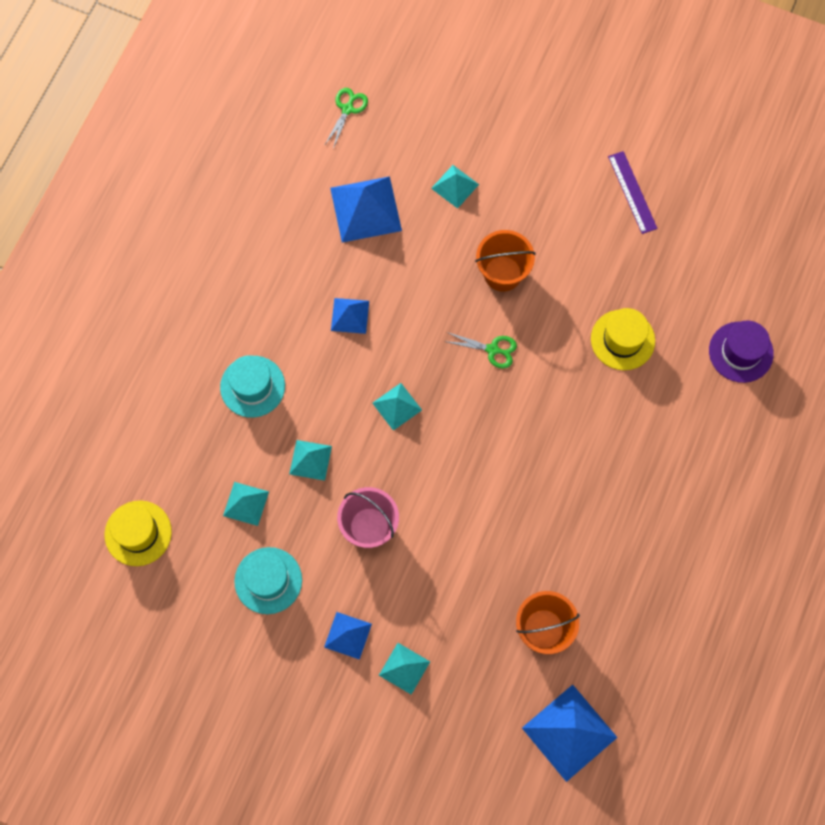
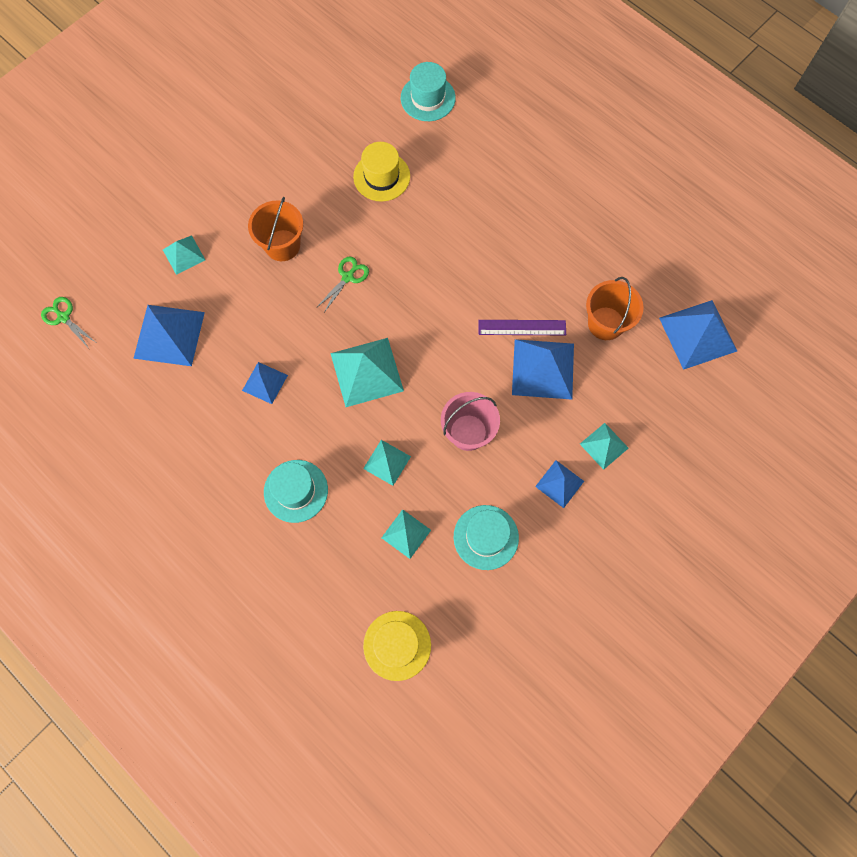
camera: 70 degrees left, 0 degrees up
turquoise pyramid [372,383,422,431] -> turquoise pyramid [330,338,404,407], size x1.77
purple ruler [608,151,658,234] -> purple ruler moved to [478,320,566,335]
purple hat [709,320,774,383] -> turquoise hat [401,62,456,121]
none -> blue pyramid [512,339,574,400]

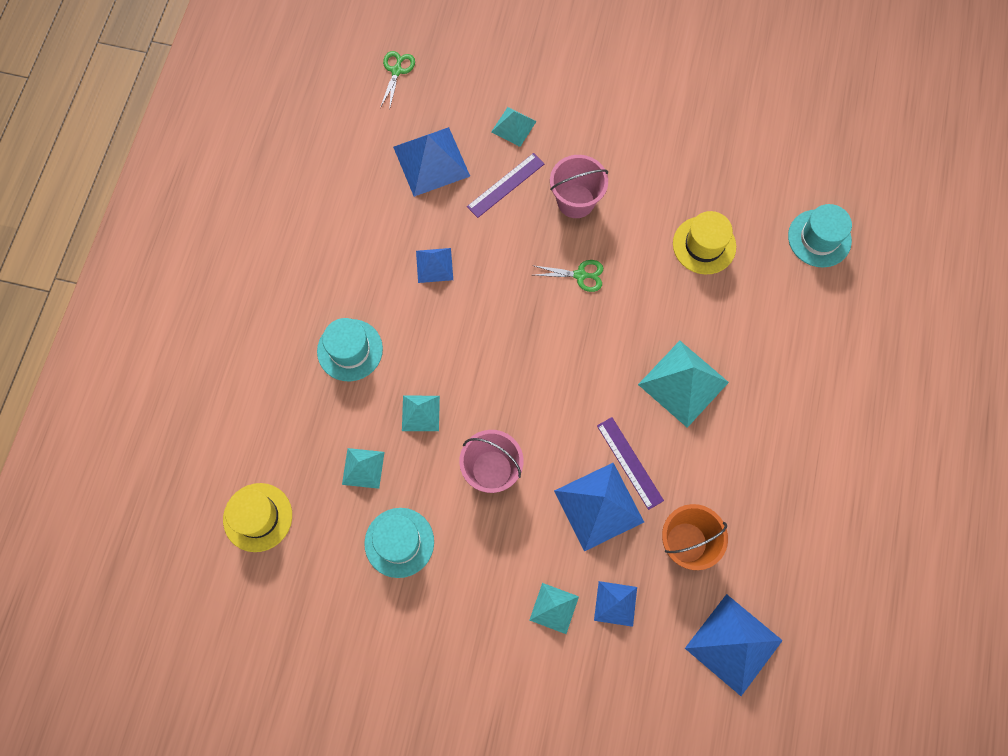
camera: 60 degrees right, 0 degrees up
orange bucket [248,197,303,261] -> pink bucket [550,155,608,218]
turquoise pyramid [330,338,404,407] -> turquoise pyramid moved to [638,341,729,428]
blue pyramid [535,460,584,508] -> blue pyramid moved to [594,581,637,627]
none -> purple ruler [467,153,544,218]

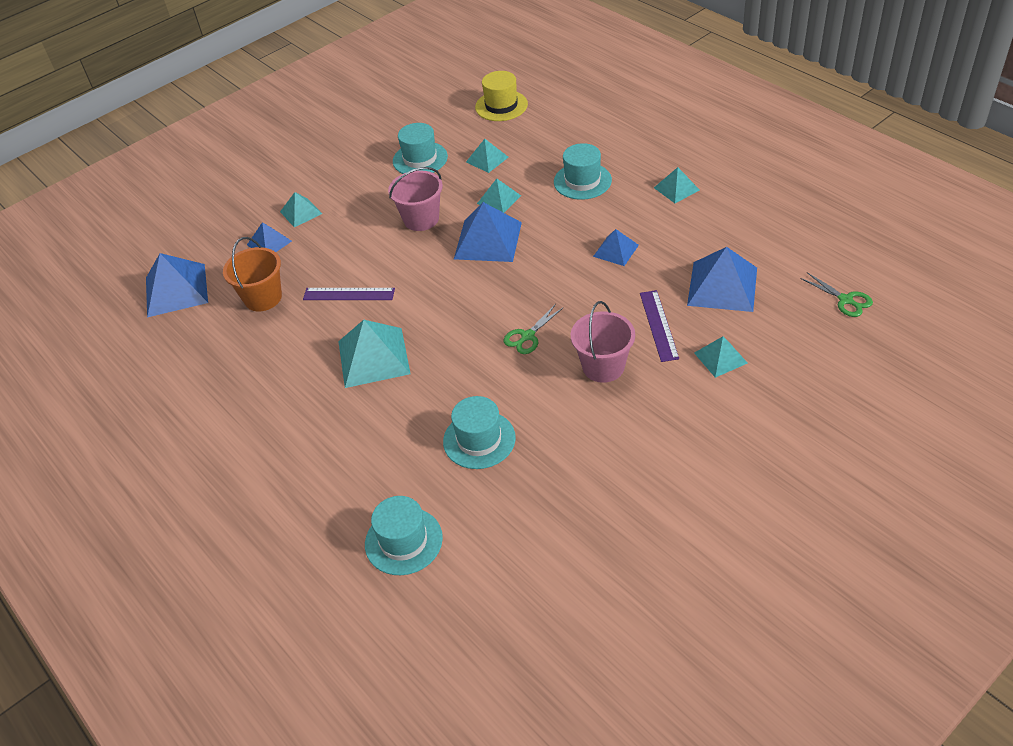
camera: 130 degrees right, 25 degrees down
blue pyramid [554,463,644,552] -> blue pyramid moved to [454,202,522,262]
yellow hat [673,211,736,274] -> turquoise hat [443,396,516,469]
none -> turquoise pyramid [654,167,700,203]

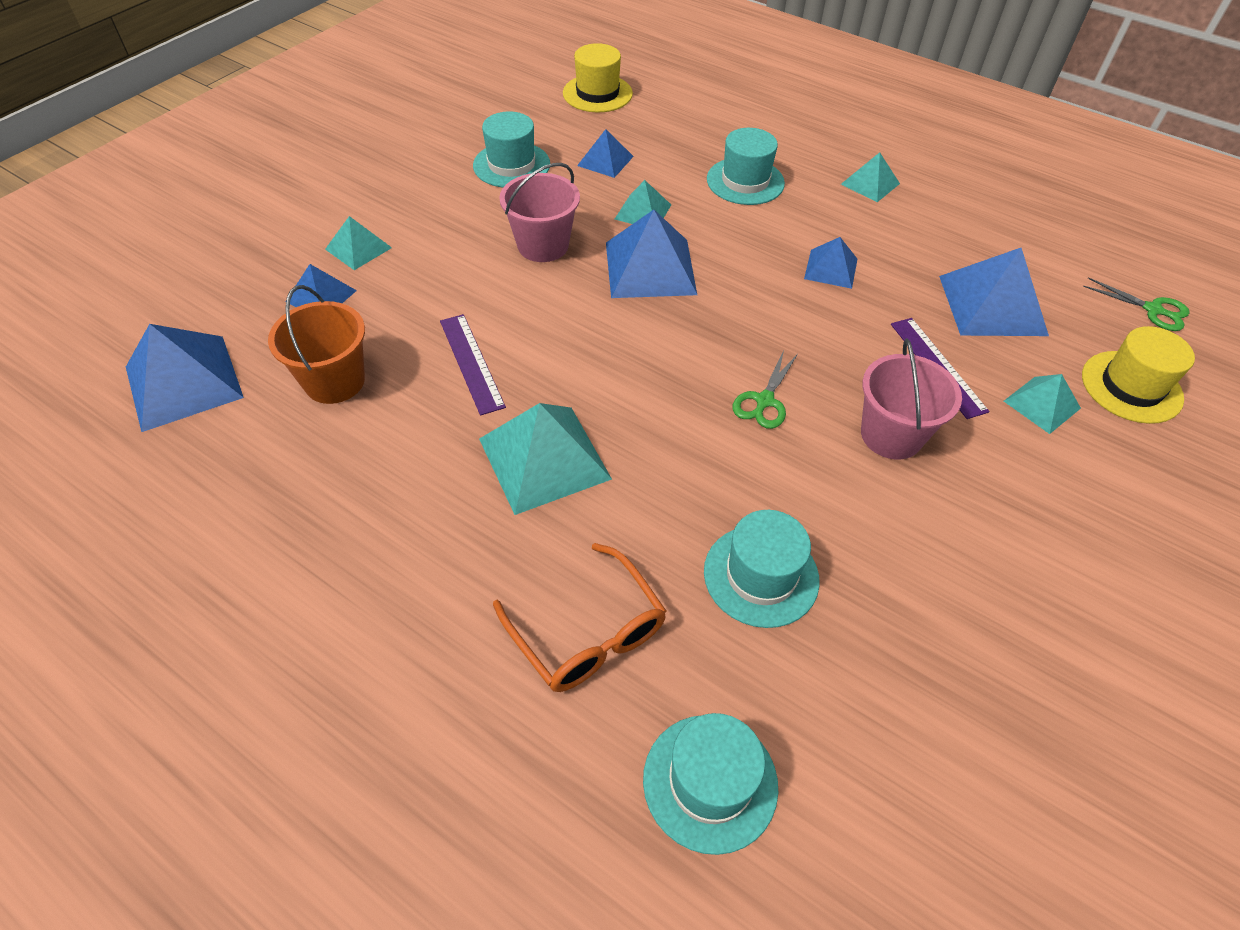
camera: 20 degrees left, 5 degrees up
purple ruler [303,288,395,300] -> purple ruler turned 75 degrees clockwise [440,314,506,416]
turquoise pyramid [466,139,509,173] -> blue pyramid [577,129,634,178]
none -> orange glasses [493,543,666,692]
none -> yellow hat [1082,326,1195,424]

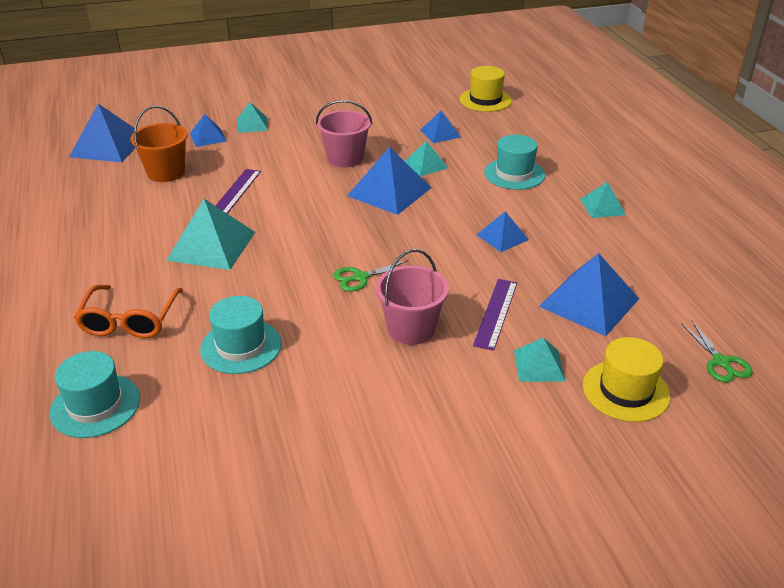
camera: 40 degrees right, 15 degrees down
turquoise hat [473,111,550,188] -> none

WORK TO COMPLETE → Beginning with the line above that has "camera: 60 degrees right, 0 degrees up" and going on through the line that has "none -> yellow hat [1082,326,1195,424]", retype every line exactly and add nothing else; drop the pictures.

TASK SOLUTION →
camera: 60 degrees right, 0 degrees up
orange bucket [248,197,303,261] -> pink bucket [550,155,608,218]
turquoise pyramid [330,338,404,407] -> turquoise pyramid moved to [638,341,729,428]
blue pyramid [535,460,584,508] -> blue pyramid moved to [594,581,637,627]
none -> purple ruler [467,153,544,218]

camera: 130 degrees right, 25 degrees down
blue pyramid [554,463,644,552] -> blue pyramid moved to [454,202,522,262]
yellow hat [673,211,736,274] -> turquoise hat [443,396,516,469]
none -> turquoise pyramid [654,167,700,203]

camera: 20 degrees left, 5 degrees up
purple ruler [303,288,395,300] -> purple ruler turned 75 degrees clockwise [440,314,506,416]
turquoise pyramid [466,139,509,173] -> blue pyramid [577,129,634,178]
none -> orange glasses [493,543,666,692]
none -> yellow hat [1082,326,1195,424]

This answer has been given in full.